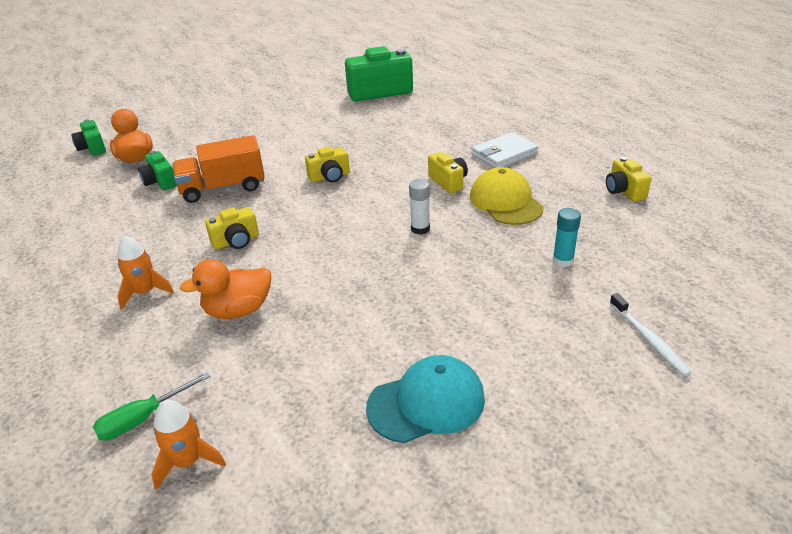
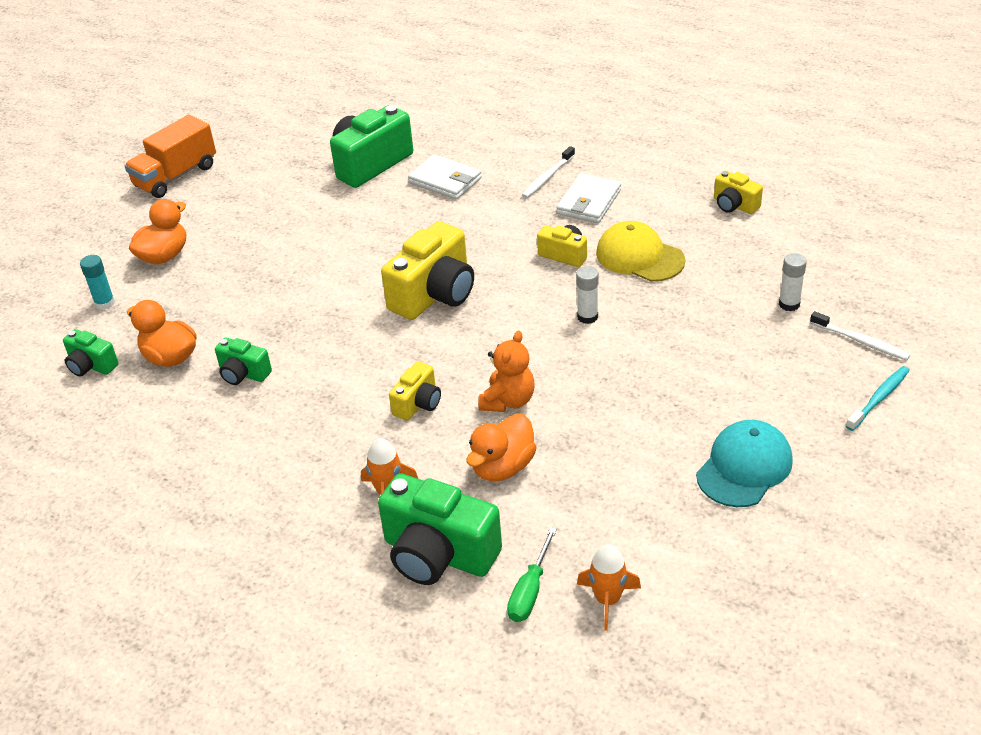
camera: 30 degrees left, 5 degrees up
(120, 353) = (438, 554): none -> green camera
(203, 105) = (164, 256): none -> orange duck
(223, 188) = (329, 352): orange truck -> orange truck (176, 176)
(297, 264) = (508, 401): none -> orange teddy bear
(329, 177) = (434, 294): yellow camera -> yellow camera, size x1.90
(416, 113) = (445, 181): none -> white wallet
(490, 130) = (547, 177): none -> white toothbrush
(563, 260) = (741, 298): turquoise glue stick -> turquoise glue stick (105, 303)
(604, 281) = (789, 304): none -> white glue stick
(622, 400) = (879, 398): none -> turquoise toothbrush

_____

- [What you need to do]
Set down, exactly and in full, the lines from the one containing "(416, 113) = (445, 181): none -> white wallet" through the end of the entries; no other line belongs.

- [Answer for this exercise]
(416, 113) = (445, 181): none -> white wallet
(490, 130) = (547, 177): none -> white toothbrush
(563, 260) = (741, 298): turquoise glue stick -> turquoise glue stick (105, 303)
(604, 281) = (789, 304): none -> white glue stick
(622, 400) = (879, 398): none -> turquoise toothbrush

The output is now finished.